Exercise prompt:
Your copy should match the entries exactly, except that it holds no pictures.
•••••
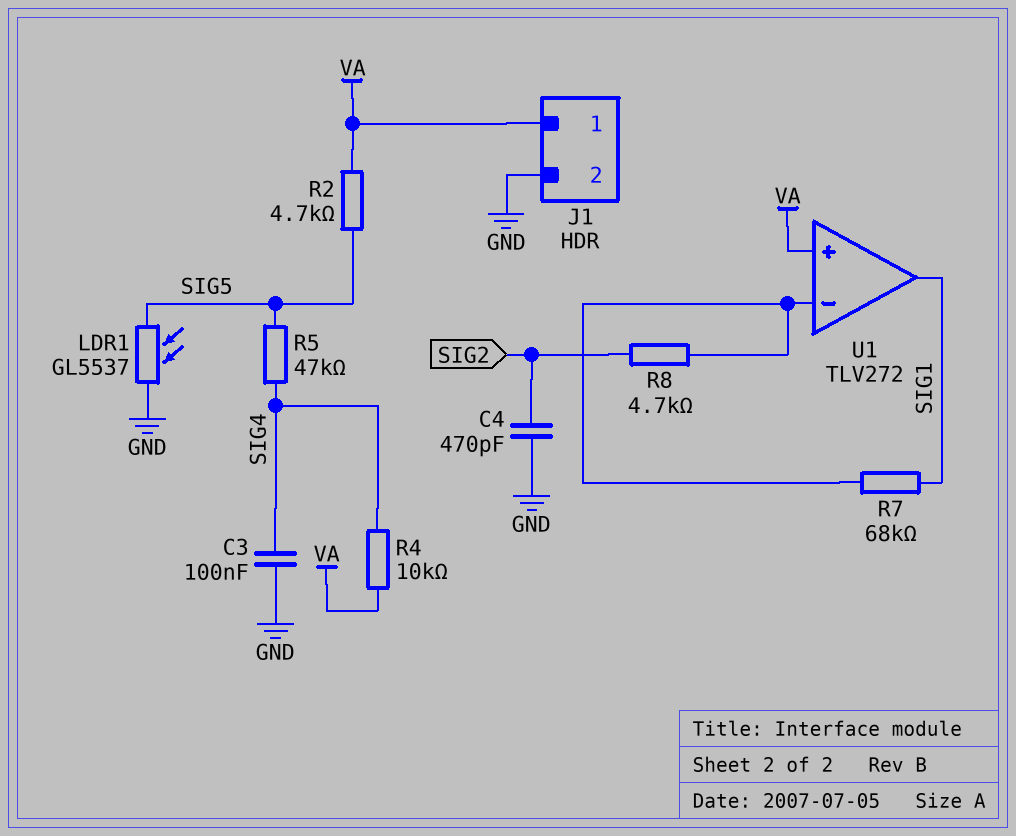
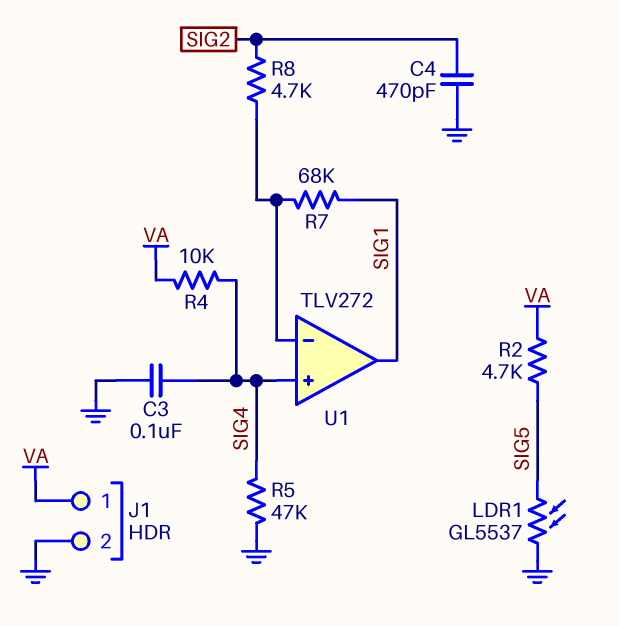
R5: 47k (SIG4, SIG5) -> 47k (GND, SIG4)
U1 pin in+: VA -> SIG4

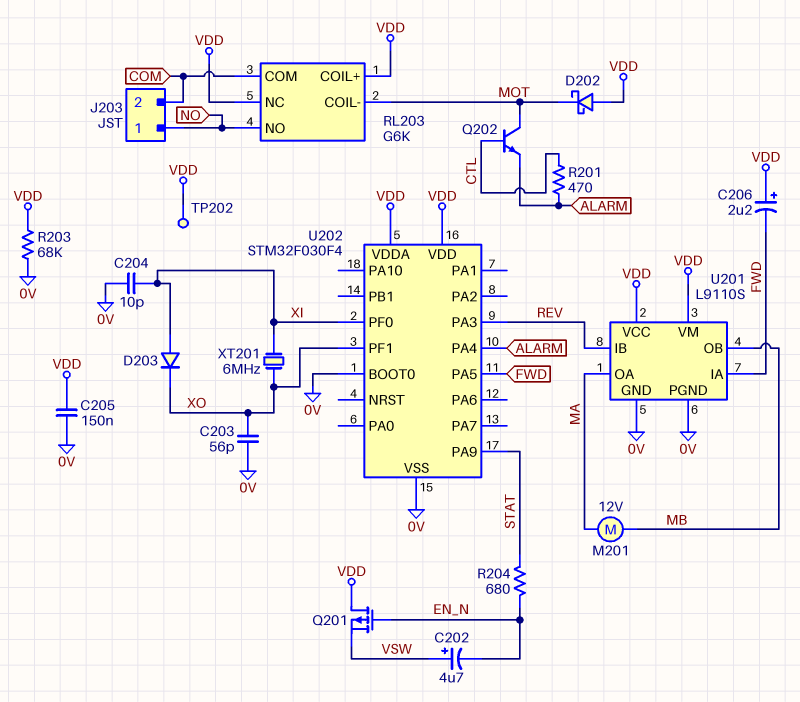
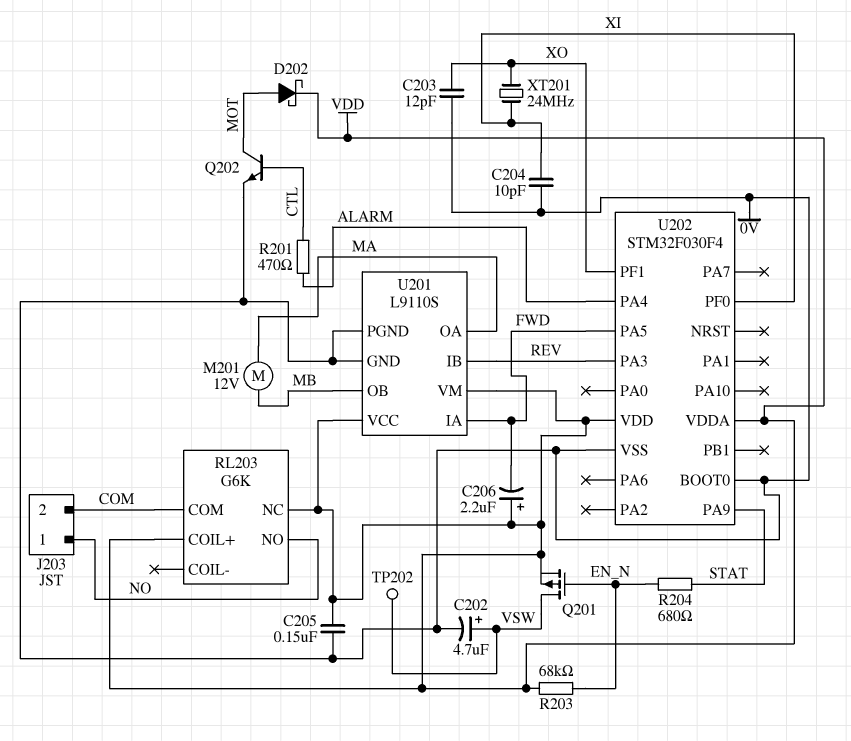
C202: 4.7uF (plus VSW, minus EN_N) -> 4.7uF (plus VSW, minus 0V)
C203: 56pF (0V, XO) -> 12pF (0V, XO)
D202: schottky (A VDD, K MOT) -> schottky (A MOT, K VDD)
D203: diode (A XI, K XO) -> none
Q201: PMOS (G EN_N, D VDD, S VSW) -> PMOS (G EN_N, D VSW, S VDD)
Q202: NPN (B CTL, C MOT, E ALARM) -> NPN (B CTL, C MOT, E 0V)
R203: 68k (0V, VDD) -> 68k (EN_N, VDD)
RL203 pin COIL-: MOT -> none
TP202: test point (VDD) -> test point (VSW)
XT201: 6MHz (XI, XO) -> 24MHz (XI, XO)

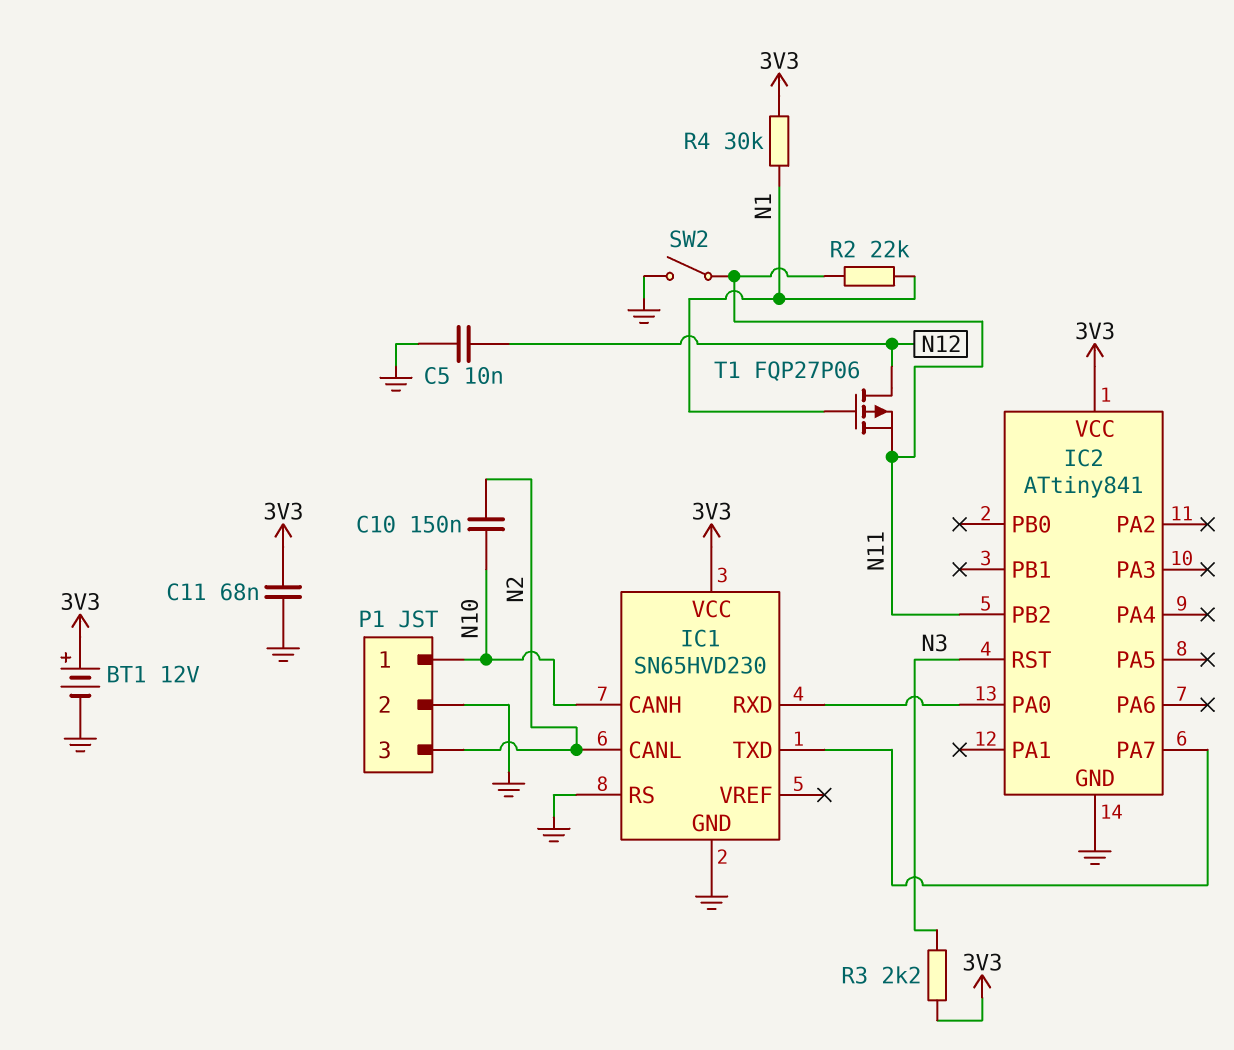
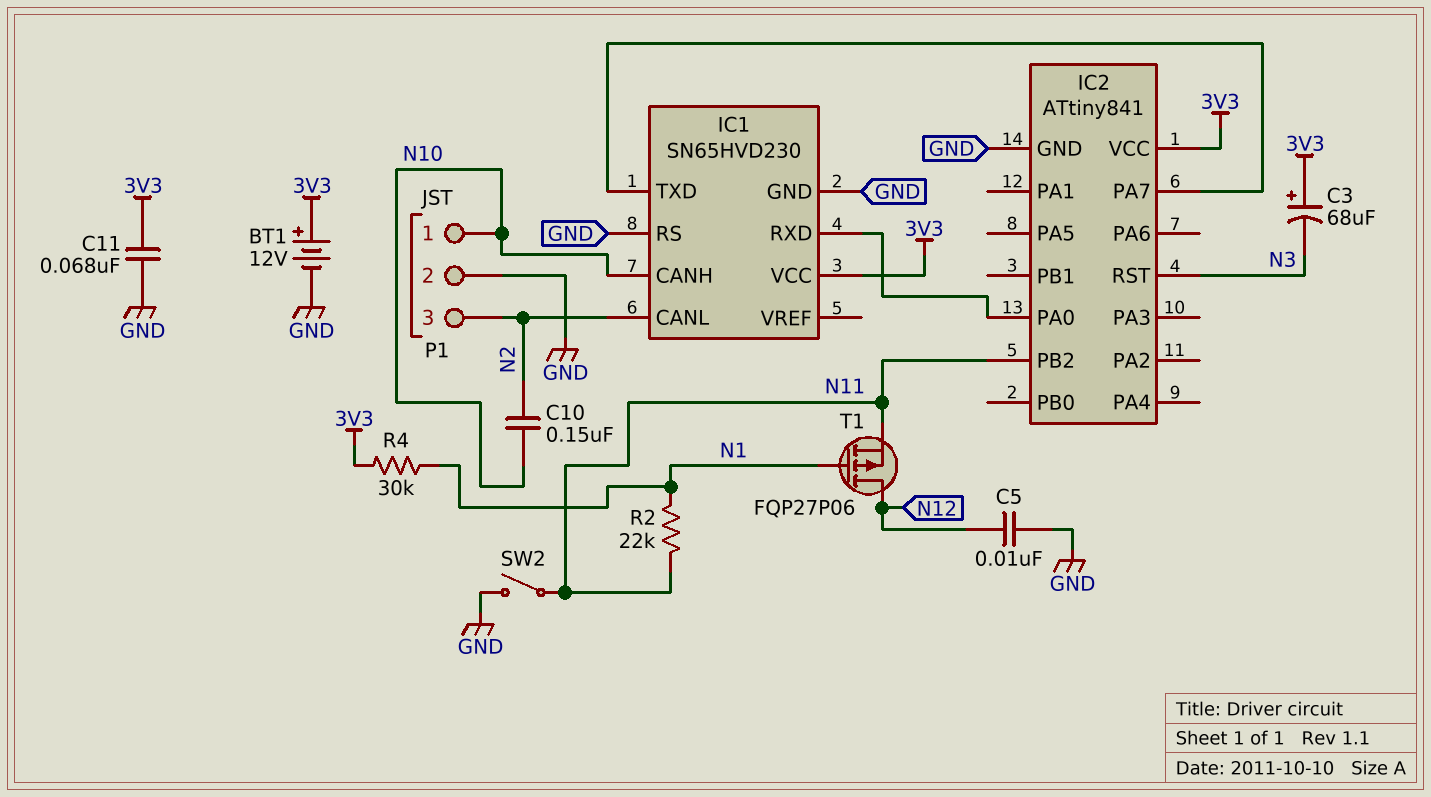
C3: none -> 68uF (plus 3V3, minus N3)
R3: 2.2k (3V3, N3) -> none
•••••
Response to this task:
R5: 47k (SIG4, SIG5) -> 47k (GND, SIG4)
U1 pin in+: VA -> SIG4

C202: 4.7uF (plus VSW, minus EN_N) -> 4.7uF (plus VSW, minus 0V)
C203: 56pF (0V, XO) -> 12pF (0V, XO)
D202: schottky (A VDD, K MOT) -> schottky (A MOT, K VDD)
D203: diode (A XI, K XO) -> none
Q201: PMOS (G EN_N, D VDD, S VSW) -> PMOS (G EN_N, D VSW, S VDD)
Q202: NPN (B CTL, C MOT, E ALARM) -> NPN (B CTL, C MOT, E 0V)
R203: 68k (0V, VDD) -> 68k (EN_N, VDD)
RL203 pin COIL-: MOT -> none
TP202: test point (VDD) -> test point (VSW)
XT201: 6MHz (XI, XO) -> 24MHz (XI, XO)

C3: none -> 68uF (plus 3V3, minus N3)
R3: 2.2k (3V3, N3) -> none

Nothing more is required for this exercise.